**THE RECORDS:**
*** Begin section ***

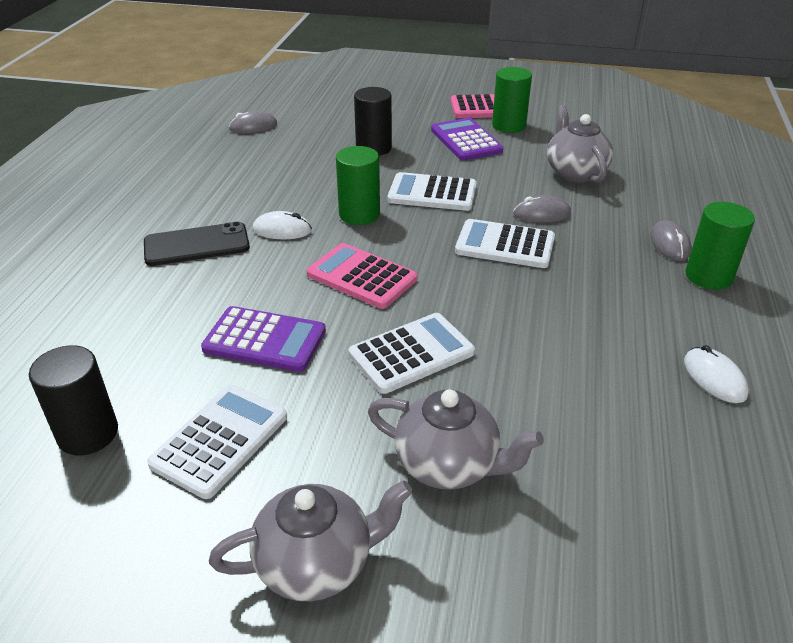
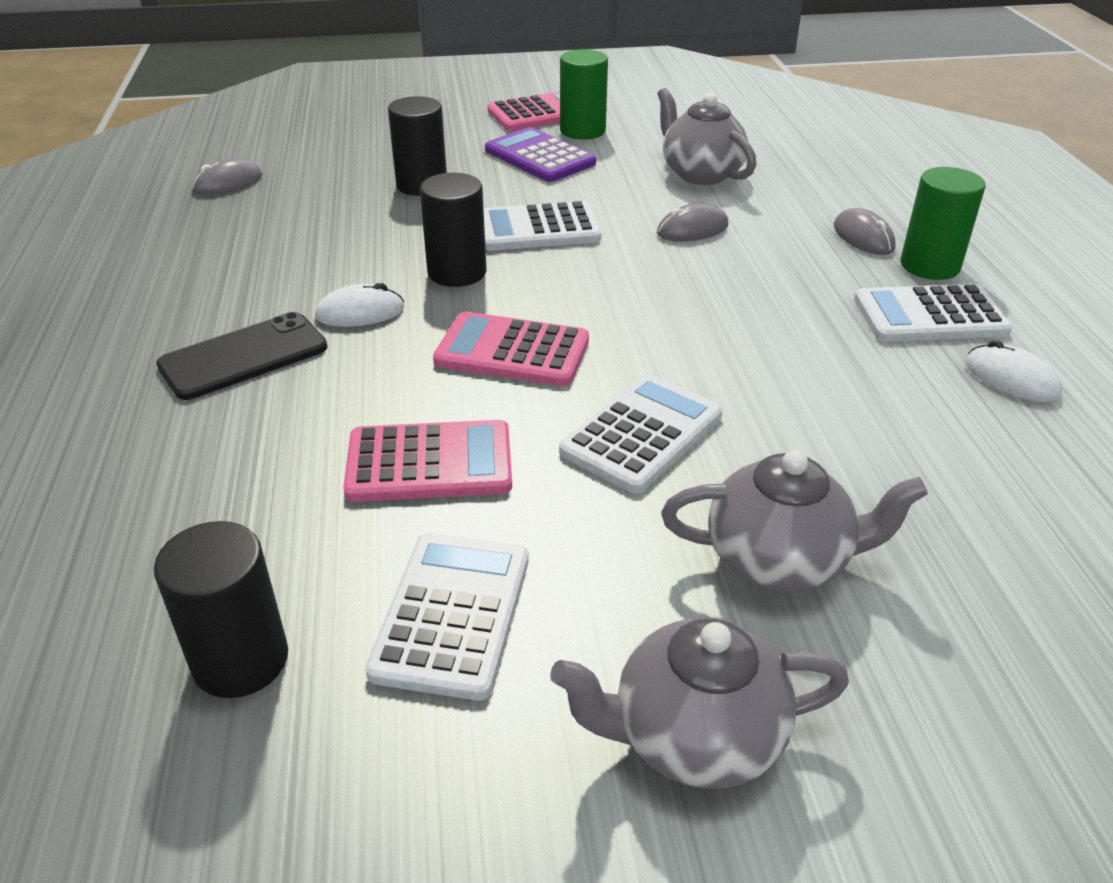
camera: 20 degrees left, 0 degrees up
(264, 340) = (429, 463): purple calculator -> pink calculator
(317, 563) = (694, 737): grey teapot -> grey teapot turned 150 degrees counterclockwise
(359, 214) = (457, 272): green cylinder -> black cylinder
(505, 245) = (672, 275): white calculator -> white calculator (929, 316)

*** End section ***

**TASK ITEM:** From the data, collect all lines where the string "degrees" appears.

**RESPONSE BELOW:**
camera: 20 degrees left, 0 degrees up
(317, 563) = (694, 737): grey teapot -> grey teapot turned 150 degrees counterclockwise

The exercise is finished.